INSTRUCTIONS FOR THE TASK: The line that holds "(279, 622) = (262, 405): green bowl -> none" marks the start. Return it and each following line through the end of the data, unchanged.
======== EXTRACTED RECORDS ========
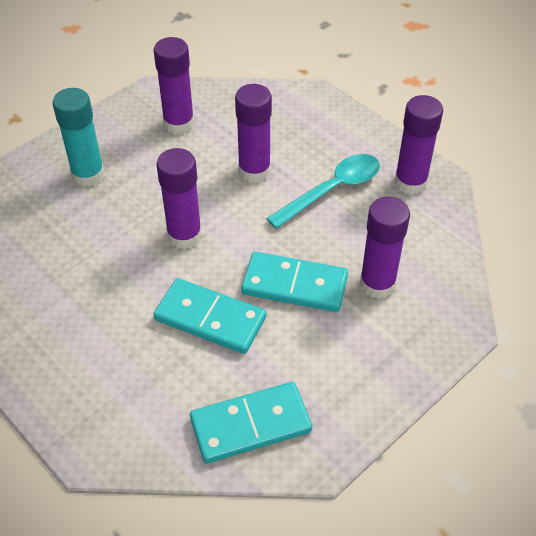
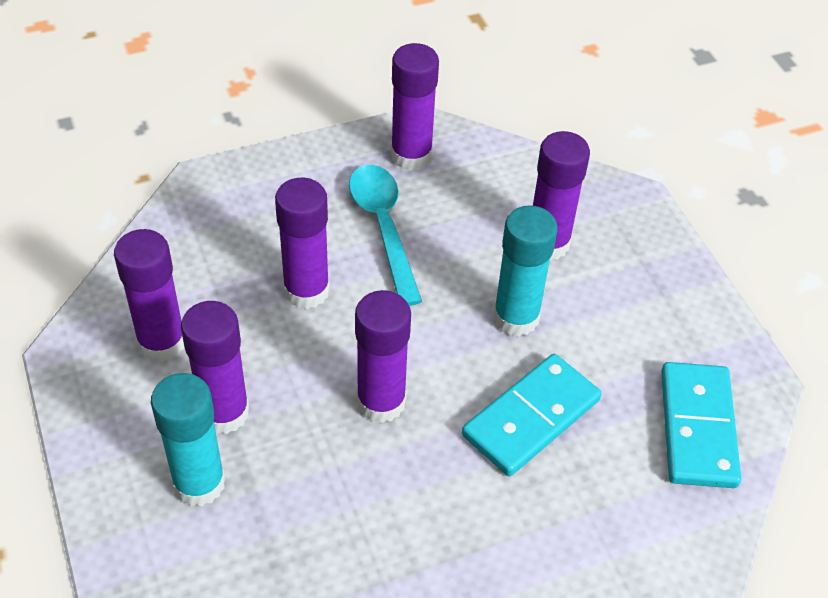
camera: 70 degrees left, 0 degrees up
(141, 167) = (224, 413): none -> purple glue stick
(294, 285) = (516, 317): turquoise domino -> turquoise glue stick

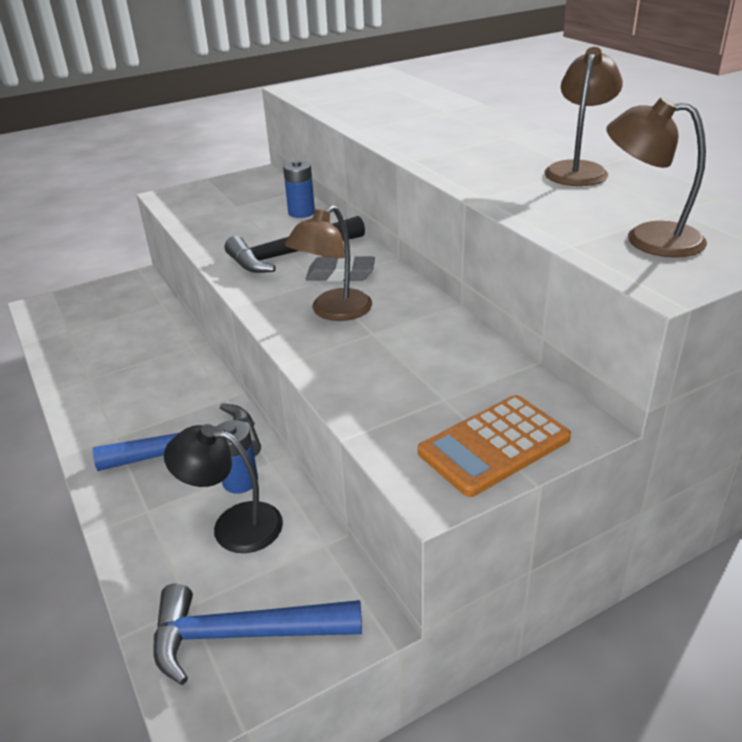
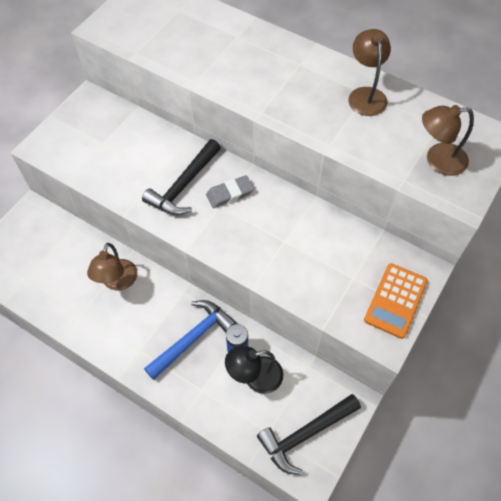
camera: 30 degrees left, 25 degrees up
(243, 635) = (305, 434): blue hammer -> black hammer
(301, 213) = (157, 136): blue battery -> none
(333, 312) = (250, 231): brown lamp -> brown lamp (117, 282)

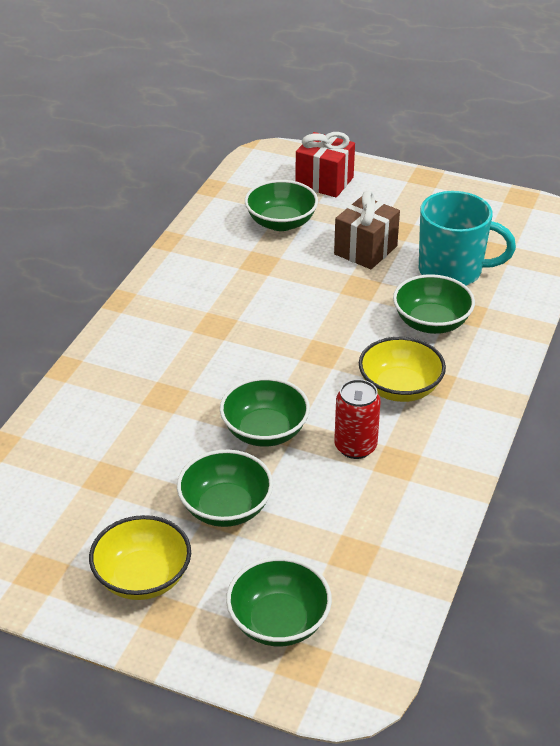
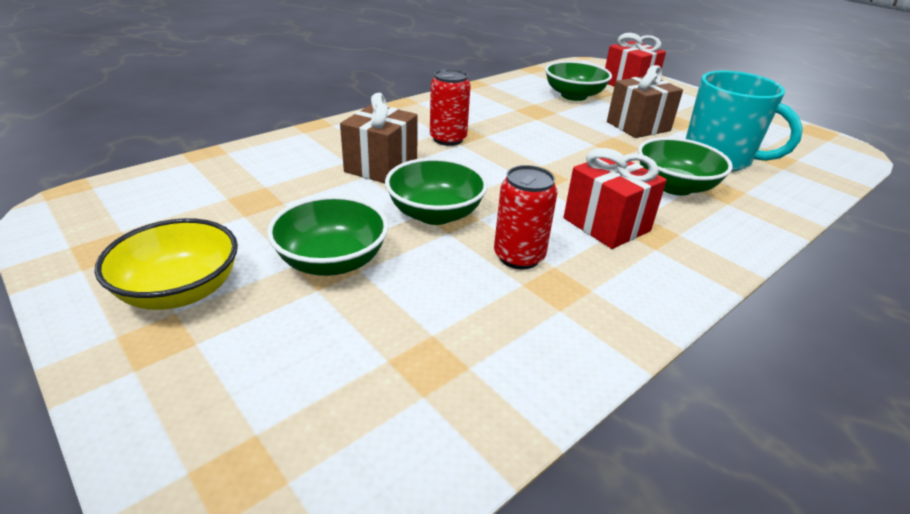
camera: 25 degrees right, 5 degrees down
(177, 397) = (381, 166): none -> brown gift
(207, 337) = (448, 139): none -> red can
(279, 622) = (262, 405): green bowl -> none
(400, 388) = (606, 224): yellow bowl -> red gift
========
RESPONSE TO THE TASK:
(279, 622) = (262, 405): green bowl -> none
(400, 388) = (606, 224): yellow bowl -> red gift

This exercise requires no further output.